*Your objective:* Everything in the listing should be copied exactly, save for the pictures.
______
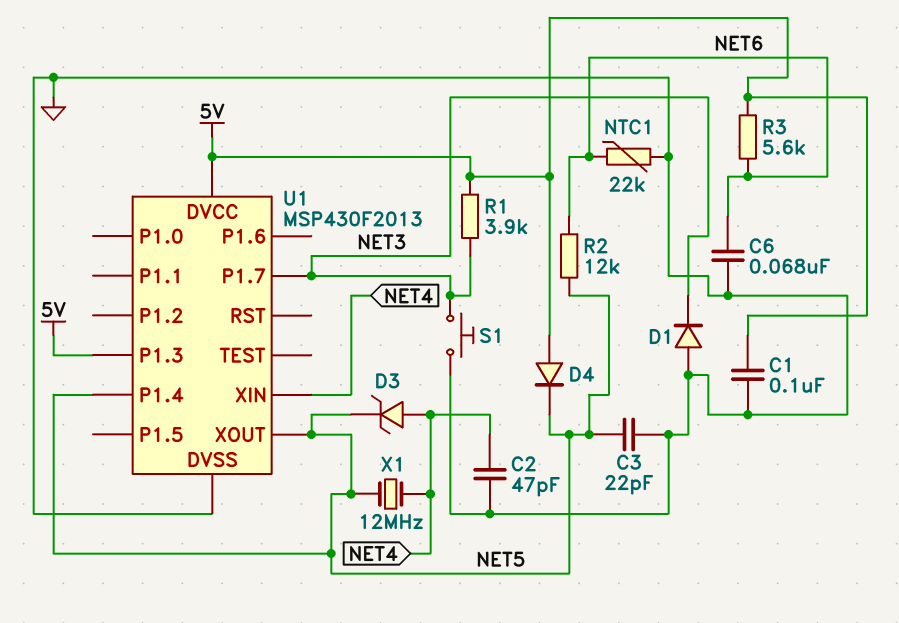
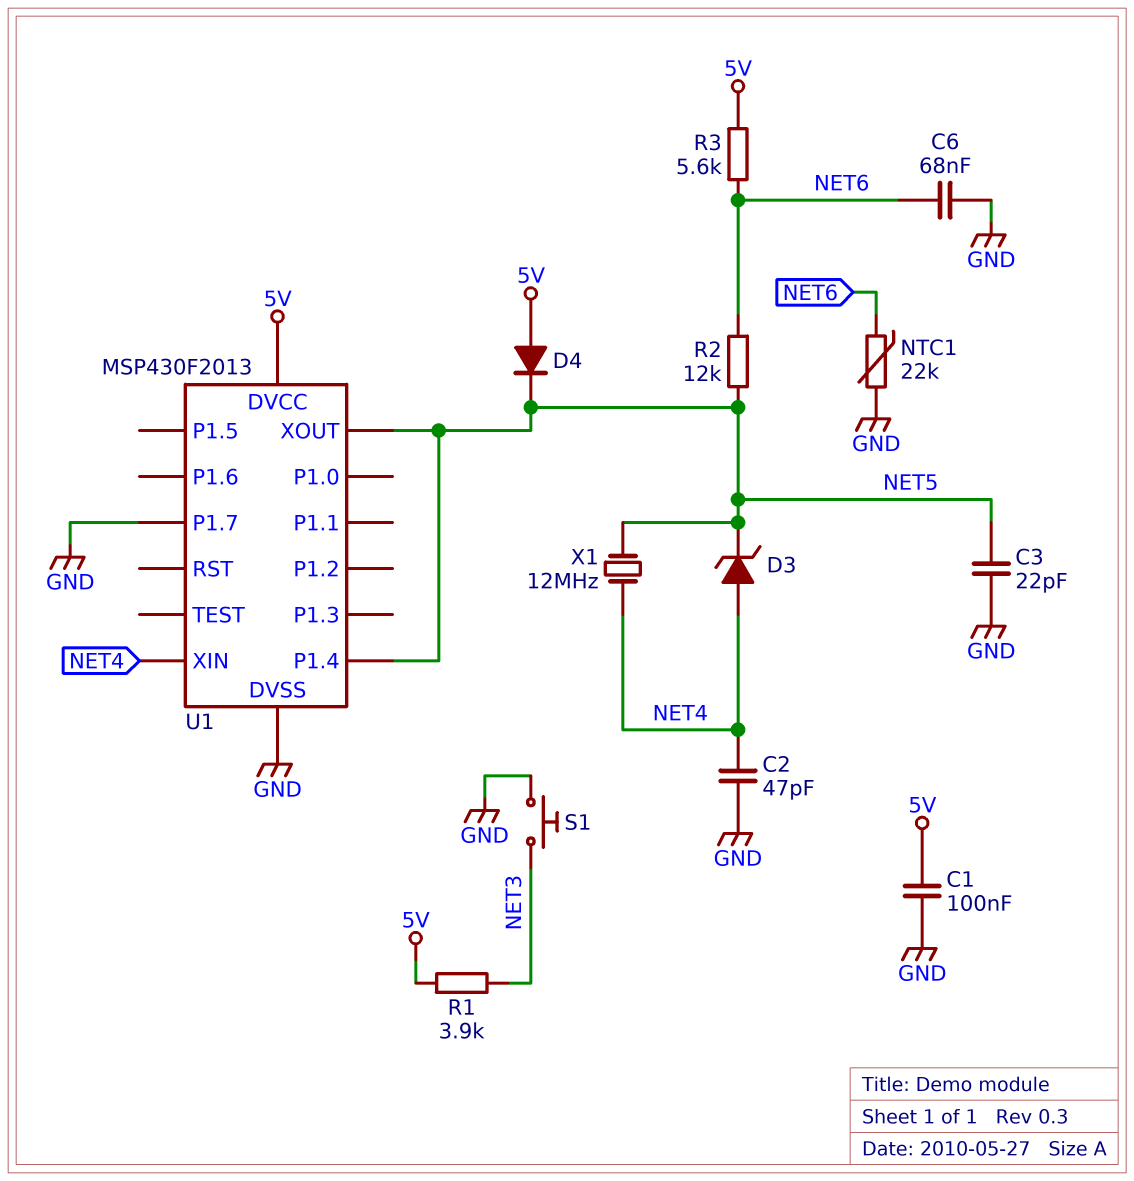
D1: diode (A GND, K NET3) -> none
U1 pin P1.3: 5V -> none
U1 pin P1.7: NET3 -> GND

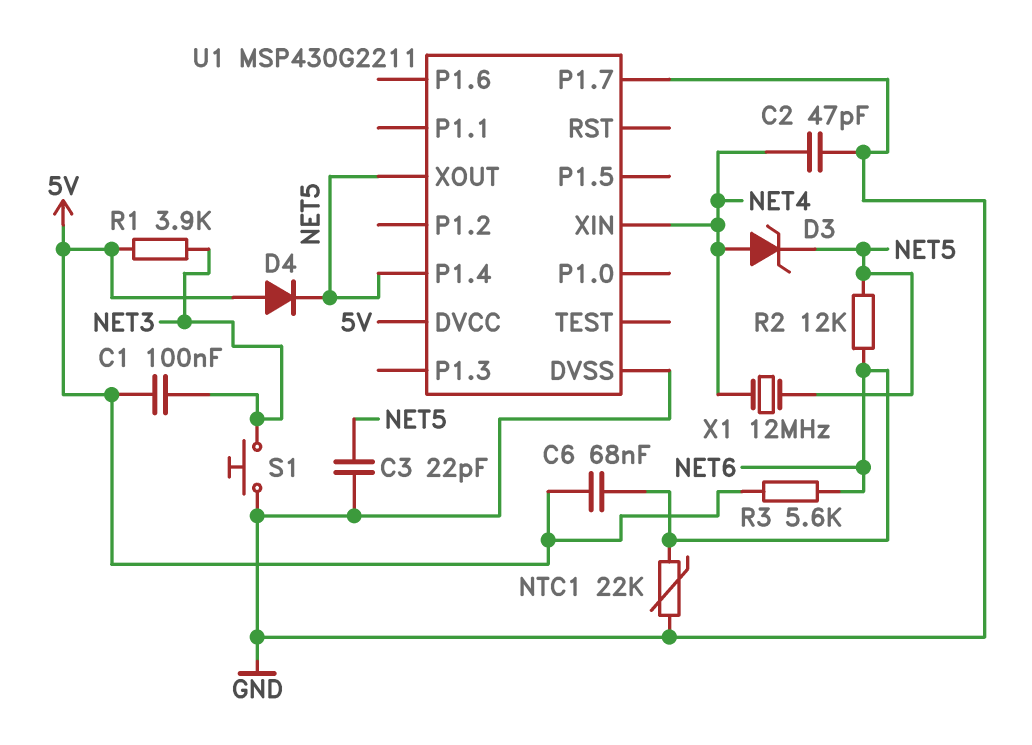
C1: 100nF (5V, GND) -> 100nF (5V, NET3)
C6: 68nF (GND, NET6) -> 68nF (5V, NET6)
U1: MSP430F2013 -> MSP430G2211

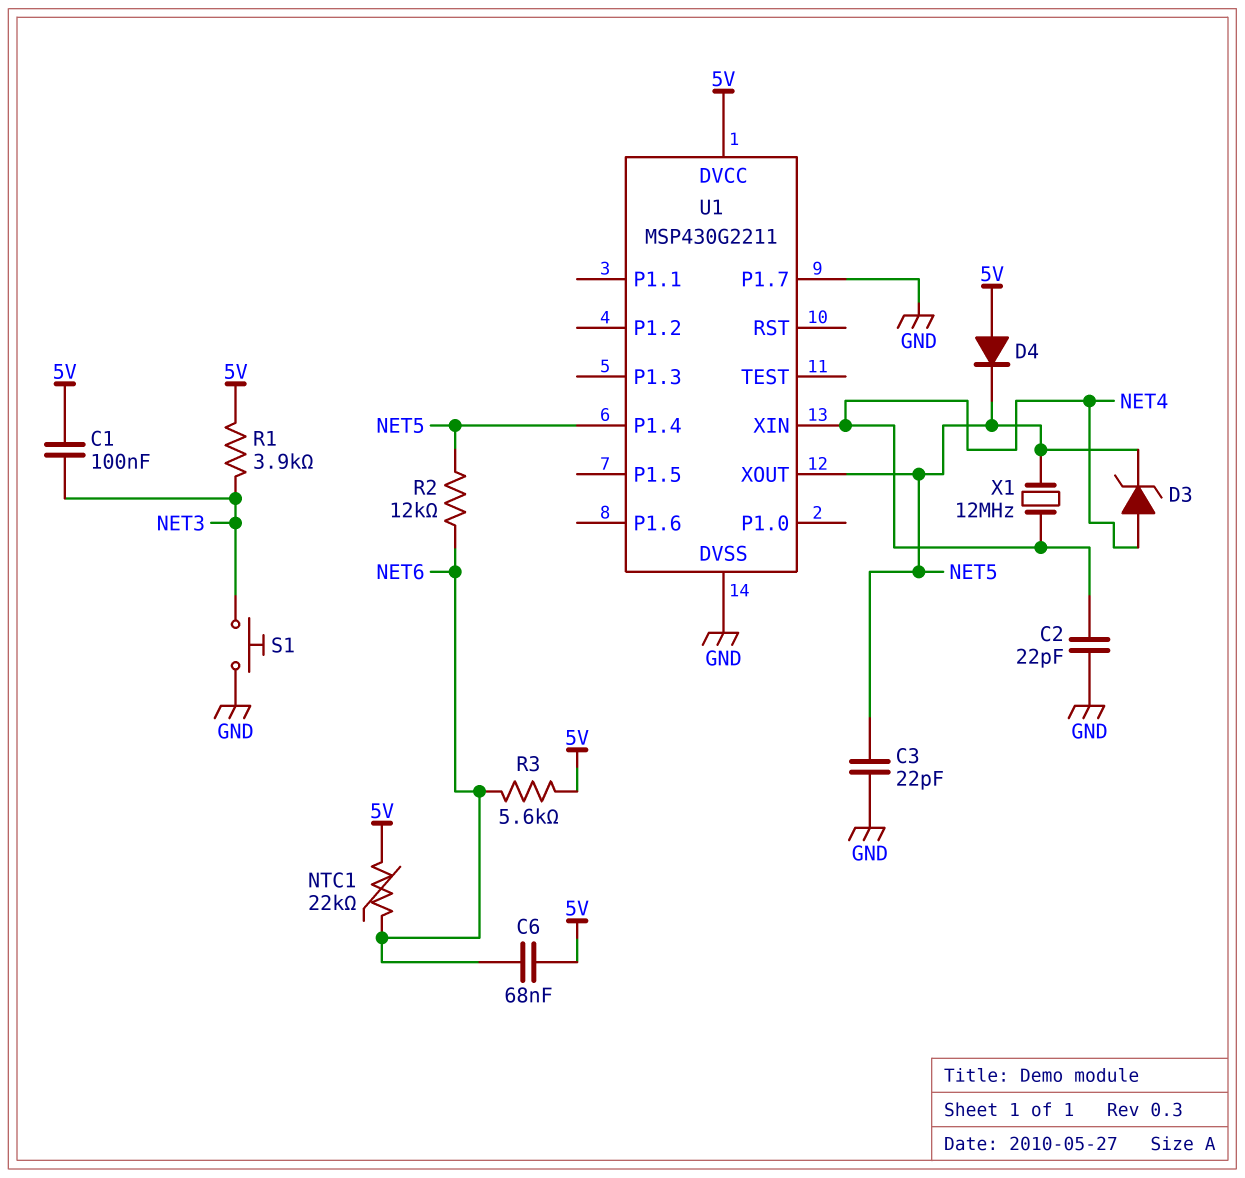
C2: 47pF (GND, NET4) -> 22pF (GND, NET4)
NTC1: 22k (GND, NET6) -> 22k (5V, NET6)

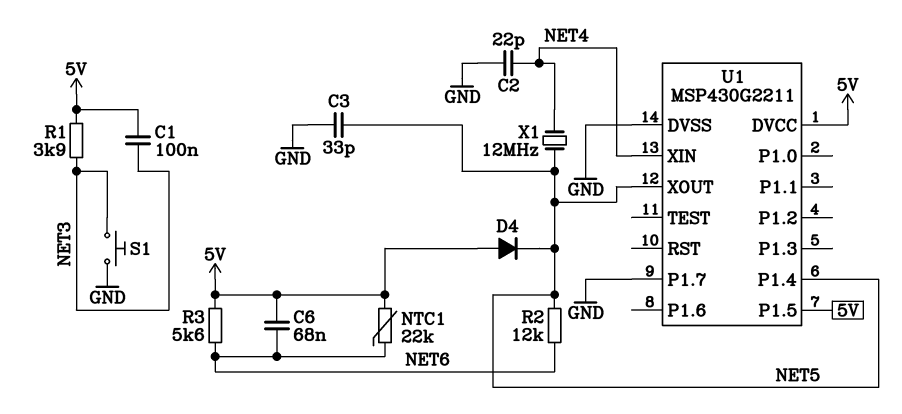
C3: 22pF (GND, NET5) -> 33pF (GND, NET5)
D3: zener (A NET4, K NET5) -> none
U1 pin P1.5: none -> 5V

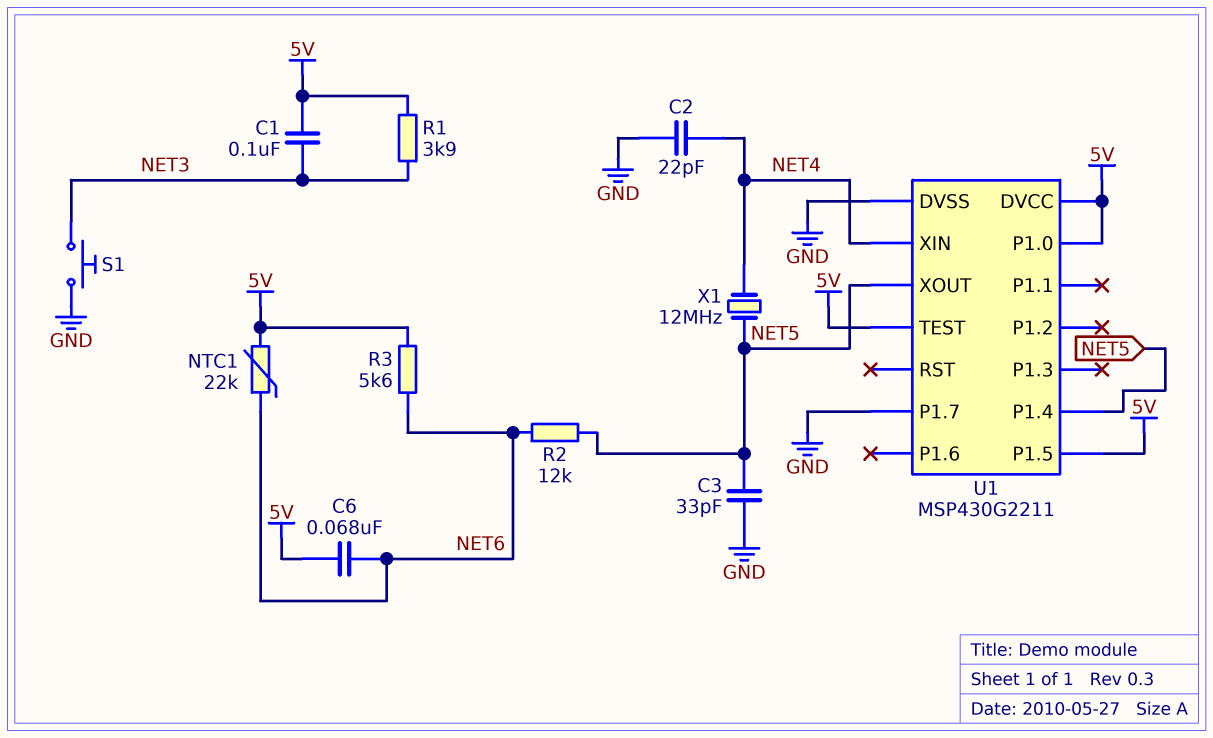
D4: diode (A 5V, K NET5) -> none
U1 pin P1.0: none -> 5V
U1 pin TEST: none -> 5V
______
*Response to this task:*
D1: diode (A GND, K NET3) -> none
U1 pin P1.3: 5V -> none
U1 pin P1.7: NET3 -> GND

C1: 100nF (5V, GND) -> 100nF (5V, NET3)
C6: 68nF (GND, NET6) -> 68nF (5V, NET6)
U1: MSP430F2013 -> MSP430G2211

C2: 47pF (GND, NET4) -> 22pF (GND, NET4)
NTC1: 22k (GND, NET6) -> 22k (5V, NET6)

C3: 22pF (GND, NET5) -> 33pF (GND, NET5)
D3: zener (A NET4, K NET5) -> none
U1 pin P1.5: none -> 5V

D4: diode (A 5V, K NET5) -> none
U1 pin P1.0: none -> 5V
U1 pin TEST: none -> 5V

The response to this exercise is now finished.